ACTION ITEM:
Pick the lines holding the string "wastewater" out of the records and copy them.

DATA EXTRACT:
════

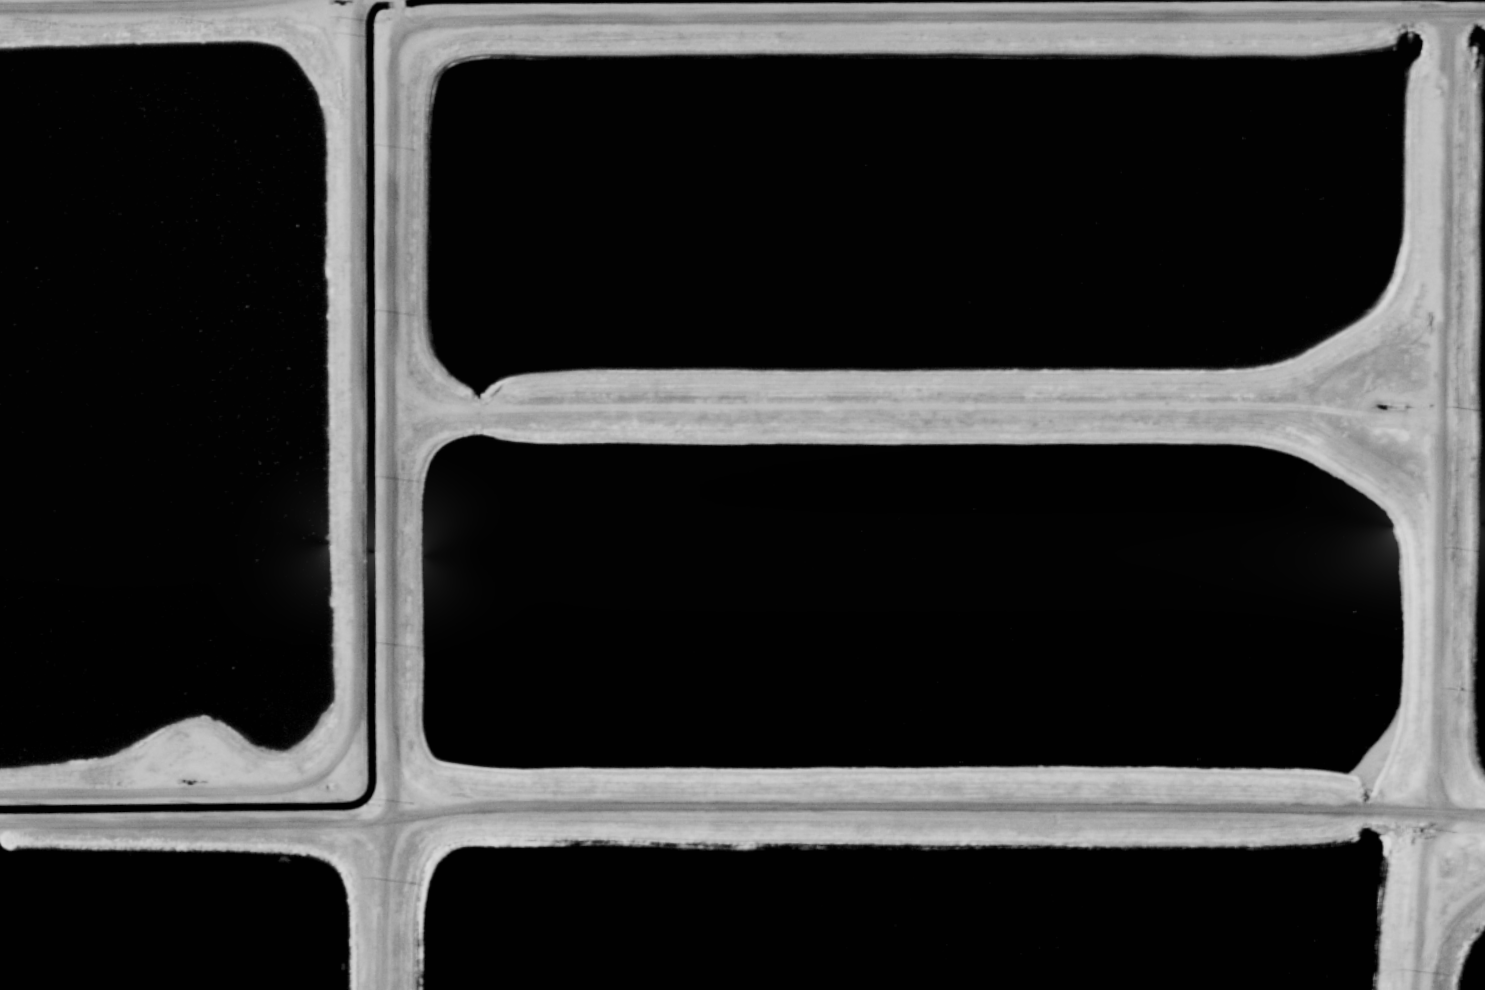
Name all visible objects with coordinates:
road: (137, 6)
road: (398, 11)
road: (458, 22)
wastewater plant: (919, 209)
road: (1389, 369)
wastewater plant: (158, 399)
road: (927, 402)
wastewater plant: (1479, 441)
wastewater plant: (742, 495)
road: (1438, 500)
road: (356, 553)
wastewater plant: (910, 605)
road: (741, 805)
wastewater plant: (890, 909)
wastewater plant: (158, 929)
wastewater plant: (1468, 956)

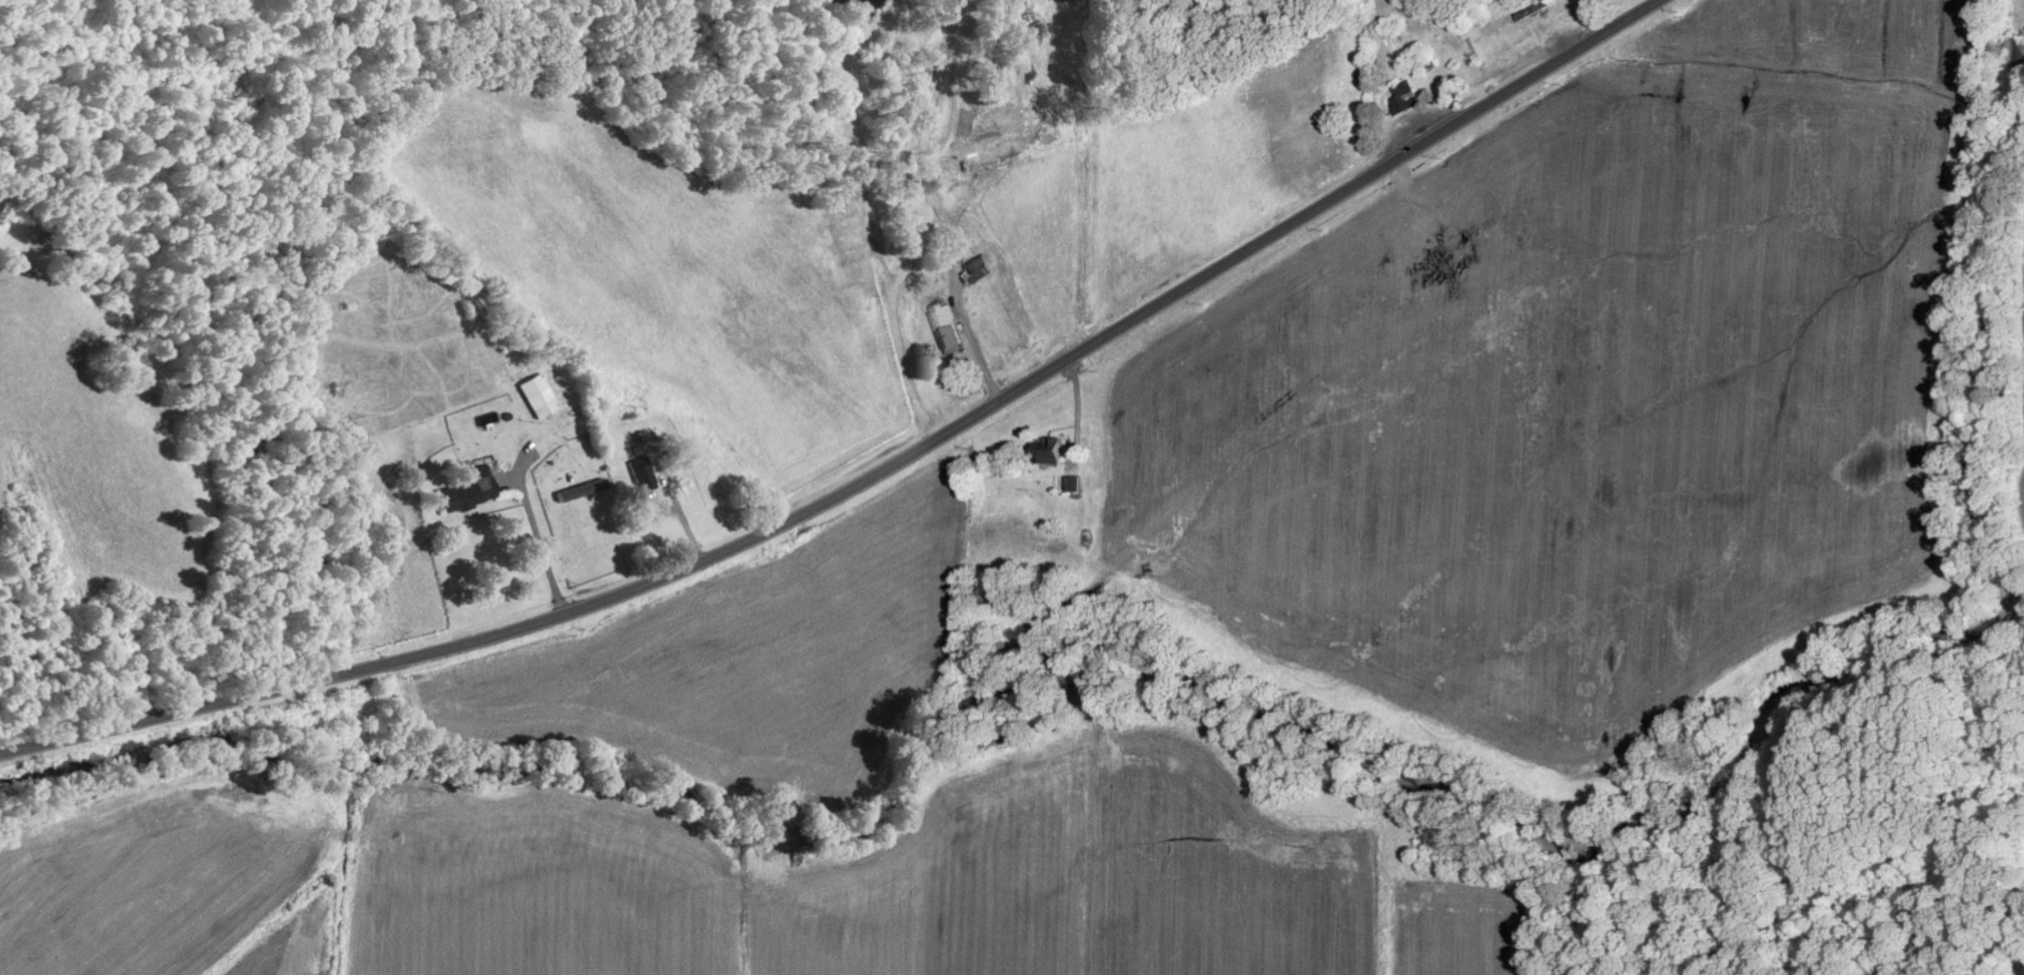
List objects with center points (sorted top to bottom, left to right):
building: (981, 268)
building: (949, 326)
building: (539, 395)
building: (1052, 450)
road: (871, 474)
building: (644, 475)
building: (471, 490)
building: (572, 493)

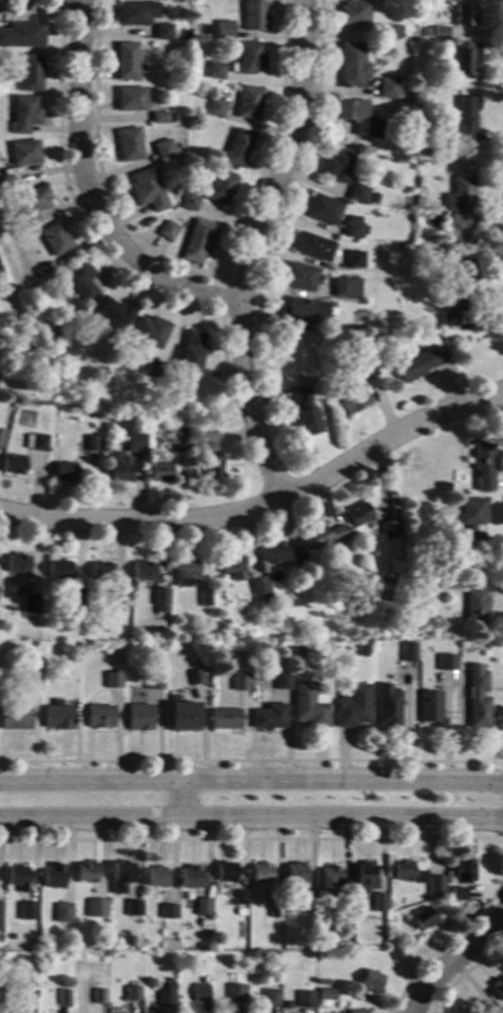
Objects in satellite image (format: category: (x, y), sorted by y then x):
road: (62, 3)
building: (353, 12)
building: (131, 13)
building: (254, 14)
building: (465, 14)
building: (162, 31)
building: (228, 31)
building: (388, 31)
building: (424, 31)
building: (439, 32)
building: (22, 35)
building: (198, 55)
building: (249, 57)
building: (465, 59)
building: (125, 61)
building: (352, 65)
building: (215, 68)
building: (30, 72)
building: (387, 89)
building: (130, 99)
building: (248, 102)
building: (215, 107)
building: (25, 114)
building: (356, 116)
building: (160, 117)
building: (463, 119)
building: (128, 144)
building: (237, 147)
building: (25, 152)
building: (430, 153)
building: (156, 155)
building: (337, 164)
road: (300, 168)
building: (7, 181)
building: (221, 187)
building: (146, 189)
road: (89, 193)
building: (358, 193)
building: (373, 198)
building: (461, 201)
road: (73, 202)
building: (188, 202)
building: (31, 204)
building: (323, 209)
building: (353, 228)
building: (167, 230)
building: (467, 235)
building: (55, 238)
building: (198, 241)
building: (312, 246)
road: (251, 249)
building: (354, 259)
building: (43, 270)
building: (0, 275)
road: (196, 275)
building: (299, 277)
building: (79, 278)
building: (345, 287)
building: (457, 289)
building: (111, 312)
building: (302, 314)
building: (460, 314)
road: (221, 316)
building: (149, 331)
building: (49, 337)
building: (58, 351)
building: (191, 351)
building: (418, 363)
building: (154, 369)
building: (356, 384)
building: (305, 412)
building: (1, 434)
building: (133, 441)
building: (35, 442)
building: (91, 443)
building: (178, 444)
building: (213, 454)
building: (14, 464)
building: (483, 465)
building: (118, 467)
building: (63, 471)
building: (159, 471)
road: (262, 503)
building: (358, 514)
building: (471, 516)
building: (387, 528)
building: (325, 535)
building: (426, 549)
building: (283, 554)
building: (17, 563)
building: (232, 566)
building: (388, 567)
building: (58, 569)
building: (445, 569)
building: (143, 570)
building: (100, 571)
building: (186, 571)
building: (259, 585)
building: (11, 588)
building: (381, 594)
building: (51, 595)
building: (160, 596)
building: (76, 597)
building: (205, 597)
building: (119, 598)
building: (475, 598)
building: (266, 599)
building: (30, 603)
building: (220, 629)
building: (301, 650)
building: (362, 651)
building: (407, 652)
building: (446, 661)
building: (170, 675)
building: (194, 677)
building: (255, 677)
building: (112, 680)
building: (153, 681)
building: (239, 681)
building: (282, 681)
building: (30, 682)
building: (477, 704)
building: (308, 705)
building: (388, 705)
building: (352, 707)
building: (430, 708)
building: (182, 714)
building: (14, 716)
building: (57, 716)
building: (99, 716)
building: (268, 716)
building: (138, 717)
building: (224, 718)
road: (251, 761)
road: (251, 783)
road: (178, 803)
road: (251, 822)
road: (251, 839)
building: (85, 871)
building: (225, 871)
building: (462, 871)
building: (405, 872)
building: (260, 873)
building: (294, 874)
building: (52, 876)
building: (120, 876)
building: (155, 876)
building: (17, 877)
building: (190, 877)
building: (364, 877)
building: (329, 879)
building: (435, 884)
building: (457, 893)
building: (238, 897)
building: (378, 902)
building: (0, 905)
building: (306, 905)
building: (100, 906)
building: (202, 906)
building: (343, 906)
building: (133, 908)
building: (273, 909)
building: (27, 910)
building: (65, 911)
building: (167, 911)
building: (421, 917)
building: (238, 929)
building: (11, 934)
road: (448, 938)
building: (395, 952)
road: (453, 960)
road: (462, 972)
building: (205, 978)
building: (370, 981)
building: (169, 986)
building: (497, 988)
building: (29, 989)
building: (200, 992)
building: (132, 993)
building: (235, 994)
building: (326, 994)
building: (98, 996)
building: (63, 997)
building: (270, 997)
building: (165, 998)
building: (305, 999)
building: (14, 1009)
building: (498, 1010)
building: (356, 1011)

════

OUTPUT BELOW:
wastewater plant: (919, 209)
wastewater plant: (158, 399)
wastewater plant: (1479, 441)
wastewater plant: (742, 495)
wastewater plant: (910, 605)
wastewater plant: (890, 909)
wastewater plant: (158, 929)
wastewater plant: (1468, 956)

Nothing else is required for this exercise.